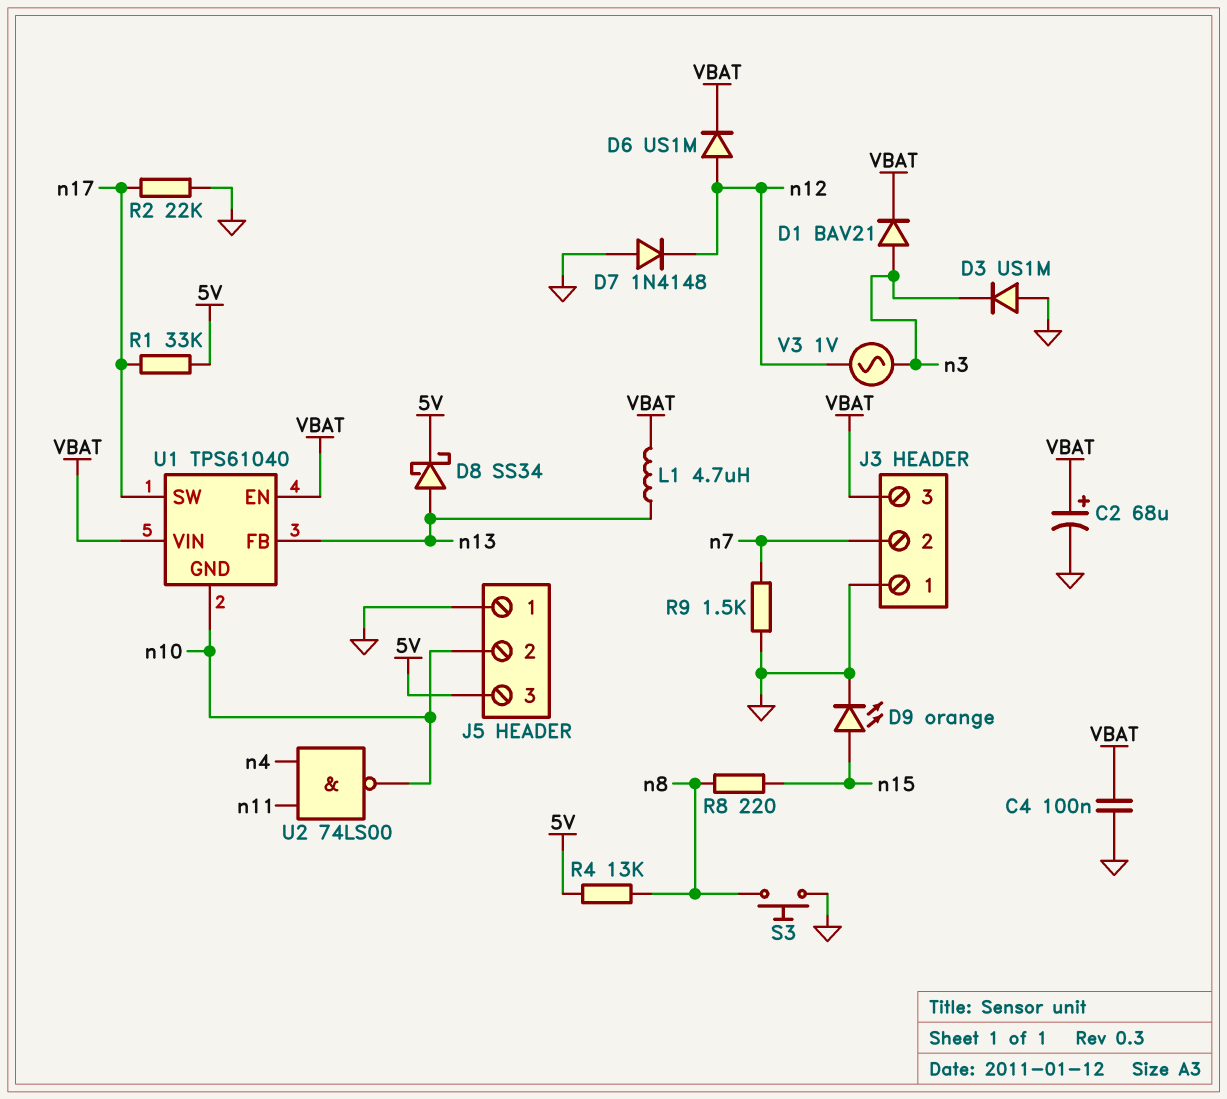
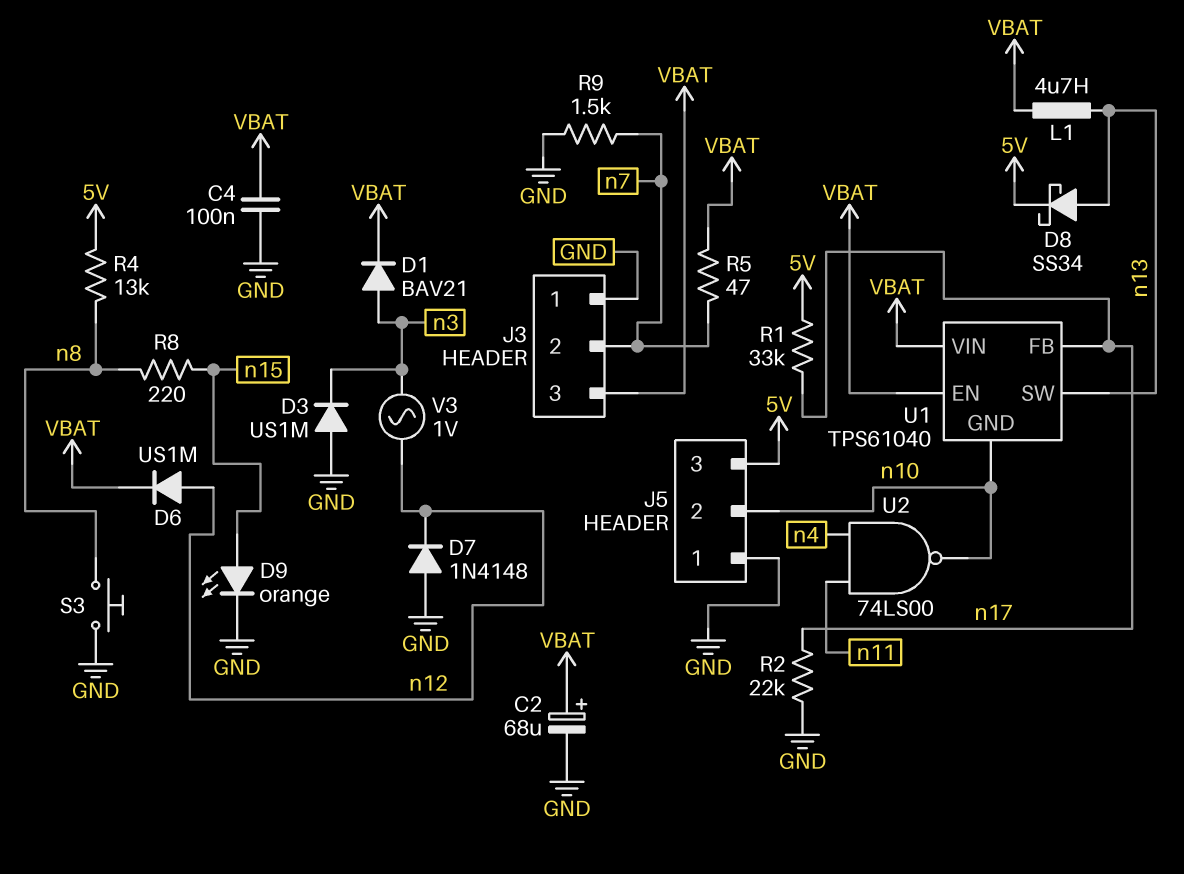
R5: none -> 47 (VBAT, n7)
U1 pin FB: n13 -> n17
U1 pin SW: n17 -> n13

+ + + + + + +

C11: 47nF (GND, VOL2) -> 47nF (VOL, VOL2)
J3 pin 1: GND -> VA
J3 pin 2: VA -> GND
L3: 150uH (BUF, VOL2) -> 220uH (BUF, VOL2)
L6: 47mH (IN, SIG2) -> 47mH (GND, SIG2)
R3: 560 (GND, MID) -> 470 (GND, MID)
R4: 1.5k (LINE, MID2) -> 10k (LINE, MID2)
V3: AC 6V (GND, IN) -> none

+ + + + + + +

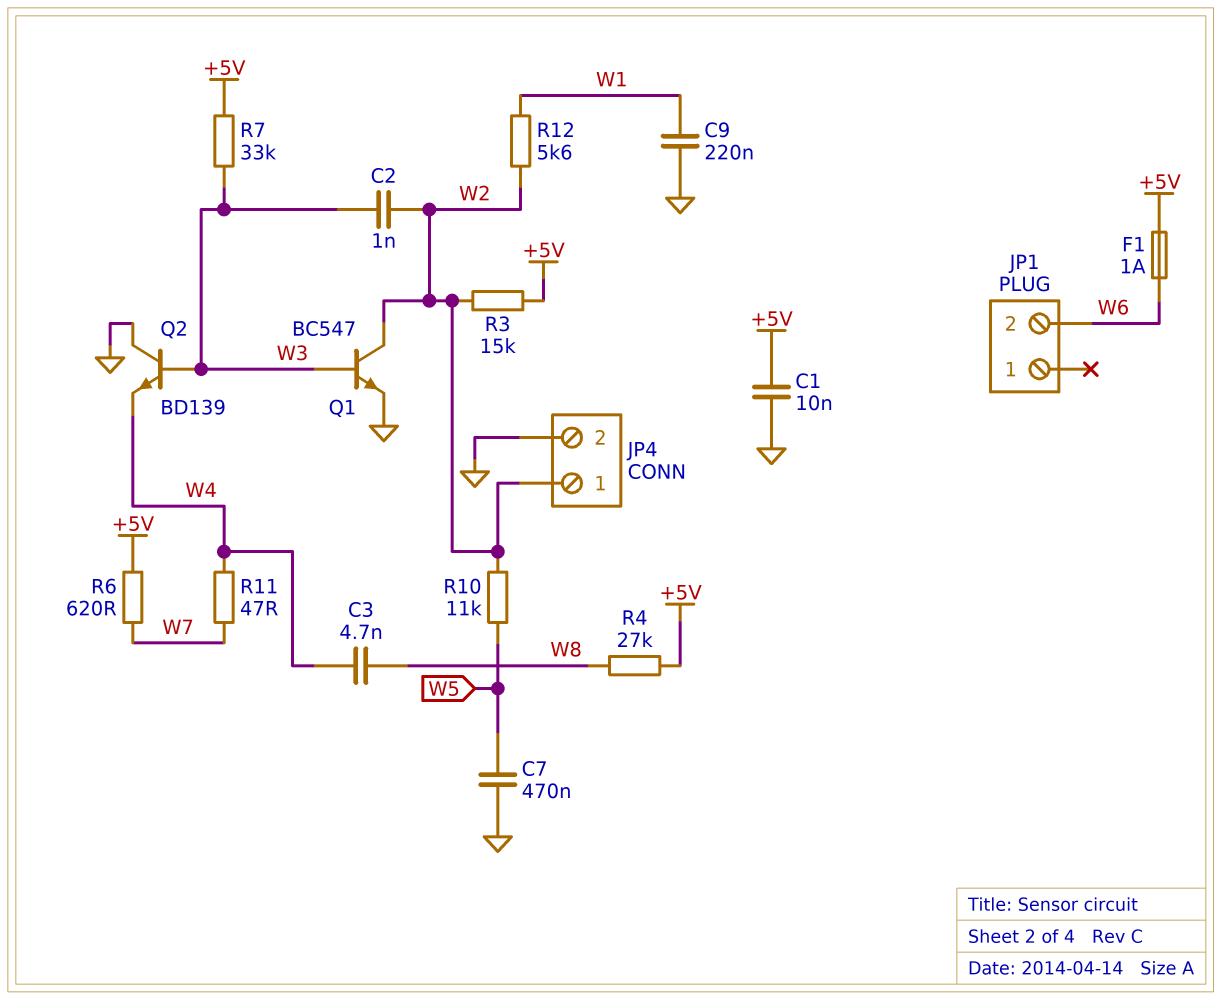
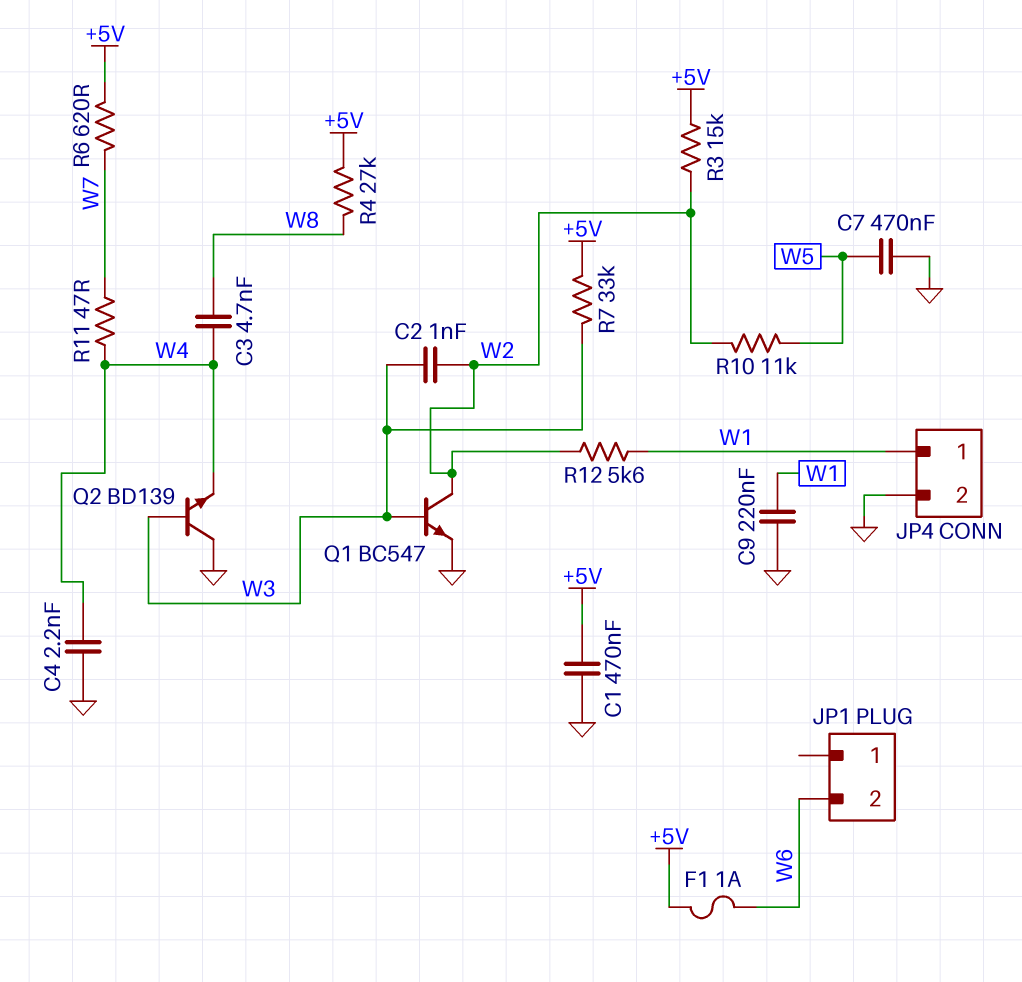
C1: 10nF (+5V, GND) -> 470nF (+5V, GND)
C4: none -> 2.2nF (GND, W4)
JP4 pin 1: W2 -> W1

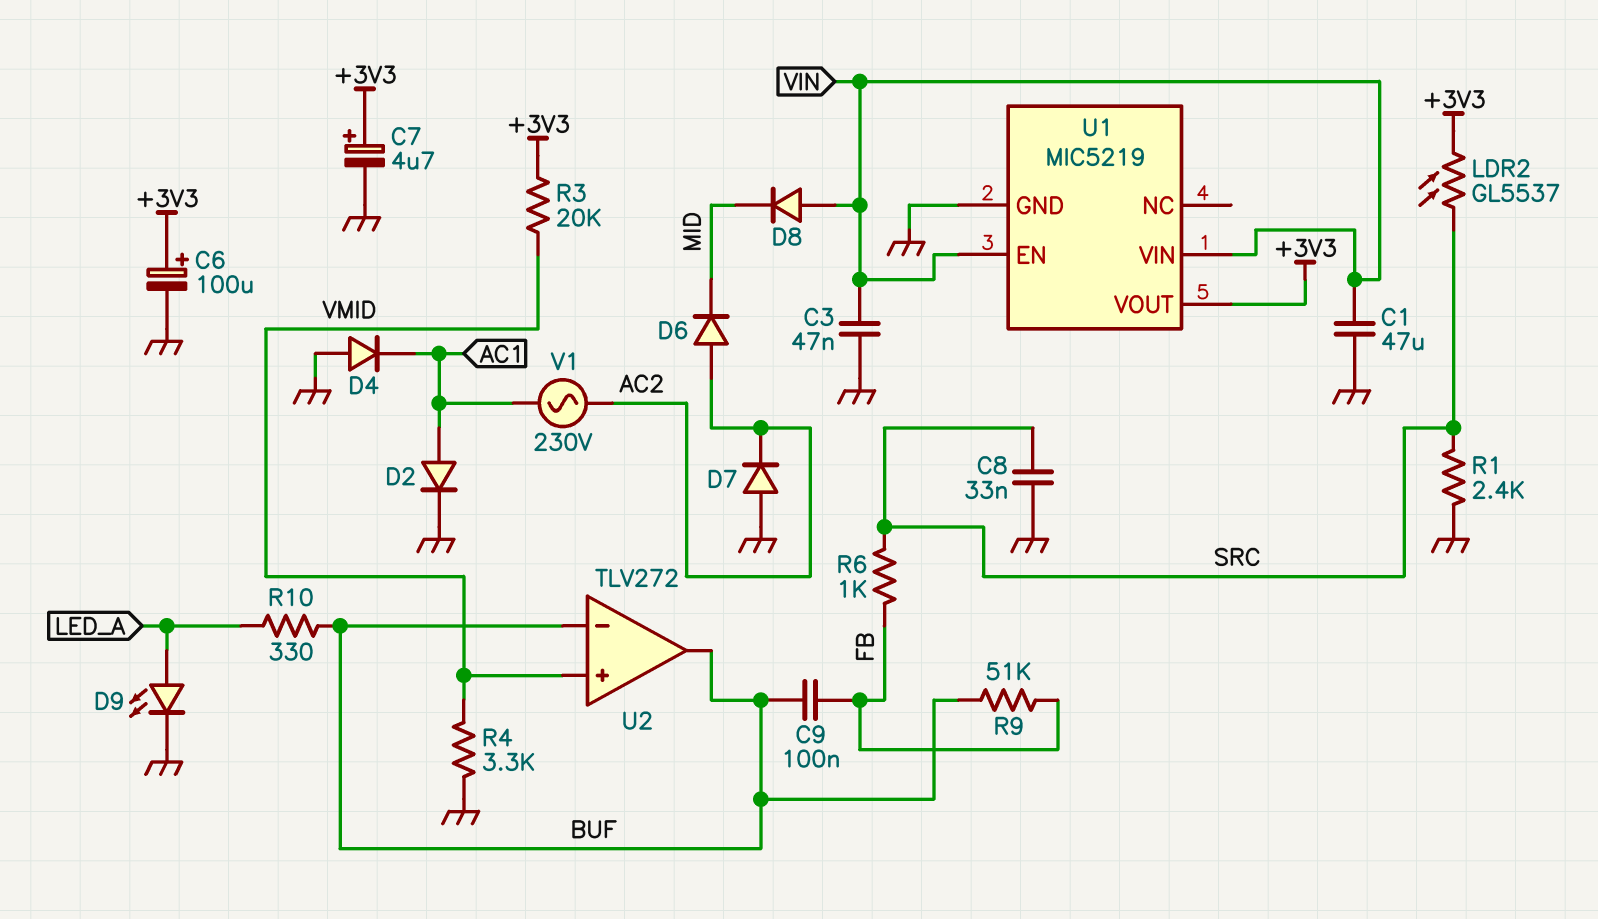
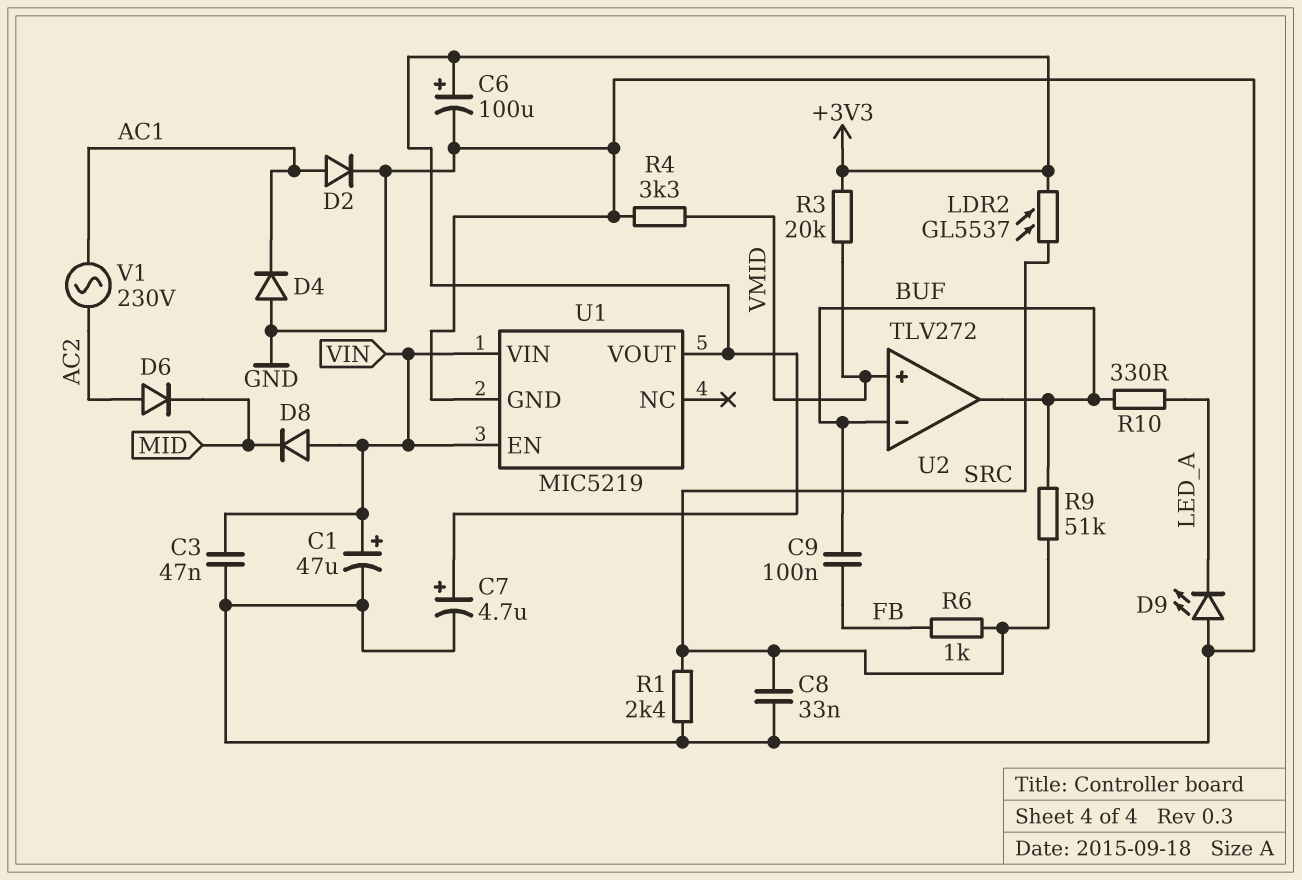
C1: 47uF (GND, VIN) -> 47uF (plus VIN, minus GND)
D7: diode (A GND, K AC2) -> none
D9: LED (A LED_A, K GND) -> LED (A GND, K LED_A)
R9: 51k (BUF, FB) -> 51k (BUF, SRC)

+ + + + + + +

In the listing above, find the line with "L6: 47mH (IN, SIG2) -> 47mH (GND, SIG2)" and the line with "V3: AC 6V (GND, IN) -> none"; set down exactly those two lines and every line between them, nothing more.

**Task response:**
L6: 47mH (IN, SIG2) -> 47mH (GND, SIG2)
R3: 560 (GND, MID) -> 470 (GND, MID)
R4: 1.5k (LINE, MID2) -> 10k (LINE, MID2)
V3: AC 6V (GND, IN) -> none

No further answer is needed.